_Stored data_.

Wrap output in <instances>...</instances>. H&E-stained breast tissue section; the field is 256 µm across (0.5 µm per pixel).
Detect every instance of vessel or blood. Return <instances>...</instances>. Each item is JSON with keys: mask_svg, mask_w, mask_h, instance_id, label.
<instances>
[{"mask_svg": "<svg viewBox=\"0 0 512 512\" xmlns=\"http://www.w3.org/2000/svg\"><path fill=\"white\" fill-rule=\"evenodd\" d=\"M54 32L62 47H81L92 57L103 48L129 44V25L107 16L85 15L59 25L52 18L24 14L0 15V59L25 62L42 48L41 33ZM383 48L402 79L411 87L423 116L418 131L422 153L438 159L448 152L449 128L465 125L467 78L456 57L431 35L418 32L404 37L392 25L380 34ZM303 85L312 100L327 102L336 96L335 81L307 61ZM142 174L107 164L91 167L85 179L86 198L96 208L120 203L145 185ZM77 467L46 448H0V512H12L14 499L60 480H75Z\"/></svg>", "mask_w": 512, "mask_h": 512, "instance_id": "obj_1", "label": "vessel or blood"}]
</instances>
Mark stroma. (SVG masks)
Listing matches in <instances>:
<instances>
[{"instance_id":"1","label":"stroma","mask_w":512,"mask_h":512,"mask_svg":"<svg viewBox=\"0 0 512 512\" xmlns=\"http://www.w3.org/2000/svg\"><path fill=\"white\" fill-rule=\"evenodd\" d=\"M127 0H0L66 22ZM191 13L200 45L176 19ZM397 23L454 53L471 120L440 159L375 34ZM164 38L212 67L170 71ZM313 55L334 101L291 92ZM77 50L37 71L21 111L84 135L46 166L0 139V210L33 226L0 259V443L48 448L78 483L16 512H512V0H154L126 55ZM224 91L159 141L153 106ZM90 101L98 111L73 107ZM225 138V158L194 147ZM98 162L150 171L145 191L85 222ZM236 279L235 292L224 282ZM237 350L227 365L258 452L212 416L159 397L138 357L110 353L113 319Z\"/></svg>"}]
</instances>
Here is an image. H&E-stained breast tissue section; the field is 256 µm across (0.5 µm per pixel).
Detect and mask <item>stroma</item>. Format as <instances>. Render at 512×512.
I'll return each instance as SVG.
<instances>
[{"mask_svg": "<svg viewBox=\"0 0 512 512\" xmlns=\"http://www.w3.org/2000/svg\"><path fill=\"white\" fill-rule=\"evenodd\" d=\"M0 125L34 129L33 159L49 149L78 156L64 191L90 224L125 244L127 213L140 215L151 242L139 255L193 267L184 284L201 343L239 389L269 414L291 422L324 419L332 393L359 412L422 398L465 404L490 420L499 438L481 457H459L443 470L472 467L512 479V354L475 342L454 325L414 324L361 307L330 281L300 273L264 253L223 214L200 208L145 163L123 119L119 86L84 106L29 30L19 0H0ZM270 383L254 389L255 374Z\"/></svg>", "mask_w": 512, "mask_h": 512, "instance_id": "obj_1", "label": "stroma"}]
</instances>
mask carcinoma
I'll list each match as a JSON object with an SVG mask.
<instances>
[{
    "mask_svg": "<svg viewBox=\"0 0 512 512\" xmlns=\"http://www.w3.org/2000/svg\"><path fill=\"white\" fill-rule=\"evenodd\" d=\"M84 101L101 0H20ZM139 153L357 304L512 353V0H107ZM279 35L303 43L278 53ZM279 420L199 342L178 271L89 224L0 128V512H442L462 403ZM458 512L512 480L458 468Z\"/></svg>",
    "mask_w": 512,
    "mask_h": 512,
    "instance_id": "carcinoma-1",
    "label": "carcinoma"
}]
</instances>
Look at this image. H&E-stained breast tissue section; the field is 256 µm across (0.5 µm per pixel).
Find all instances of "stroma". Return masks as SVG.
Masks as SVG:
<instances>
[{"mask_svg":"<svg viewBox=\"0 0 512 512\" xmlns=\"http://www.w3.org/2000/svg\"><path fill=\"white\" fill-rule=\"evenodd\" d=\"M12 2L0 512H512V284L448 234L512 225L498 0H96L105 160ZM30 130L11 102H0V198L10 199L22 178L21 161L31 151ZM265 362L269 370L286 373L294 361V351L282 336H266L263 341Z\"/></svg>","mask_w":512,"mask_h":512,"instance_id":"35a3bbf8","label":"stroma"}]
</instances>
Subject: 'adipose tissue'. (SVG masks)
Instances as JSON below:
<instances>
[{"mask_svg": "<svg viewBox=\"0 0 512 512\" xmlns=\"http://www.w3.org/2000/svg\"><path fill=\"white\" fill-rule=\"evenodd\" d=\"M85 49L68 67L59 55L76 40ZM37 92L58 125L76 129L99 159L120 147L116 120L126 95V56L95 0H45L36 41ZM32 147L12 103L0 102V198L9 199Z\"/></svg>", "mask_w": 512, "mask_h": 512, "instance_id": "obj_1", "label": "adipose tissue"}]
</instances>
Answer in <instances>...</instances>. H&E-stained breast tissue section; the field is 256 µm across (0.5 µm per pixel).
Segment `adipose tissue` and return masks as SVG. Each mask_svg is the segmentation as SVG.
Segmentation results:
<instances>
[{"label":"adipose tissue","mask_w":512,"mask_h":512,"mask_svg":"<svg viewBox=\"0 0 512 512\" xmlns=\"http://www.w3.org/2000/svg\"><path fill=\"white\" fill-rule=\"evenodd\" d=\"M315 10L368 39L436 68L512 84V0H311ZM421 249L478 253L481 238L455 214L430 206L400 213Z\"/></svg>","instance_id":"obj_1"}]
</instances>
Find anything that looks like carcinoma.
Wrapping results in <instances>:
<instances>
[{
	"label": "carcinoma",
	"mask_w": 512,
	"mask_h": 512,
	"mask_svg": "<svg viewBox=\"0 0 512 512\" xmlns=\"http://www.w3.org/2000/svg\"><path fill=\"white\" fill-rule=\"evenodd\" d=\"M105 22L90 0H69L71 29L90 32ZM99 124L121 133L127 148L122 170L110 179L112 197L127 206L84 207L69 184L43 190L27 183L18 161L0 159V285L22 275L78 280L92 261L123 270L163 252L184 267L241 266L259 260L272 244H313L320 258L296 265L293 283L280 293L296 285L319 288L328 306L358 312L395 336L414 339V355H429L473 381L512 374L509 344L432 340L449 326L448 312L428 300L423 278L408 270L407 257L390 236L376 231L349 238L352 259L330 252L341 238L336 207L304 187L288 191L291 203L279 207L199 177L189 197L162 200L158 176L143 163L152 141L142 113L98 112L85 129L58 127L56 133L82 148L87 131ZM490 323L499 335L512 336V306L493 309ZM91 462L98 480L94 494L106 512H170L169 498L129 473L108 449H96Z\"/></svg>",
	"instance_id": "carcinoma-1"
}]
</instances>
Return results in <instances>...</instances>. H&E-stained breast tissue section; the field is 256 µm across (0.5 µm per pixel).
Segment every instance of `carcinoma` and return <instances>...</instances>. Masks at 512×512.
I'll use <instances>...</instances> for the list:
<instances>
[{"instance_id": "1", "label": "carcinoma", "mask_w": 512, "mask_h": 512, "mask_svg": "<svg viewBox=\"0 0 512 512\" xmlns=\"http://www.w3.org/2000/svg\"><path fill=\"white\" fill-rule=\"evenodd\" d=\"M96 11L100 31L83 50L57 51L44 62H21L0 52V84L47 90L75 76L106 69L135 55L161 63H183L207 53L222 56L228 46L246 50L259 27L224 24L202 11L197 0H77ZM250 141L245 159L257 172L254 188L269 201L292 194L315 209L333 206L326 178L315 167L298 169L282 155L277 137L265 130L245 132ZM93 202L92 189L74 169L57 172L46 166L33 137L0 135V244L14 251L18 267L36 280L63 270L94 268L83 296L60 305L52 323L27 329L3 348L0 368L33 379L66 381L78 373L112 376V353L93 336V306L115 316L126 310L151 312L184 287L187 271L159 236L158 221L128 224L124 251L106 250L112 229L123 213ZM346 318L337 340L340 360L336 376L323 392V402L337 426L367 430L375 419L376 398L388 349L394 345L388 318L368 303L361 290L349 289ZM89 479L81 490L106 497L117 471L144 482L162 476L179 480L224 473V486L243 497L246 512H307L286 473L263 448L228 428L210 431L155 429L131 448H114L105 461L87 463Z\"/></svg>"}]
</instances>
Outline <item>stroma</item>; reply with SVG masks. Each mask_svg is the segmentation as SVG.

_Description of the task_. Pick out every line of the listing containing the word "image", and show those lines.

_Task response_.
Here is an image. H&E-stained breast tissue section; the field is 256 µm across (0.5 µm per pixel).
Look at this image. H&E-stained breast tissue section; the field is 256 µm across (0.5 µm per pixel).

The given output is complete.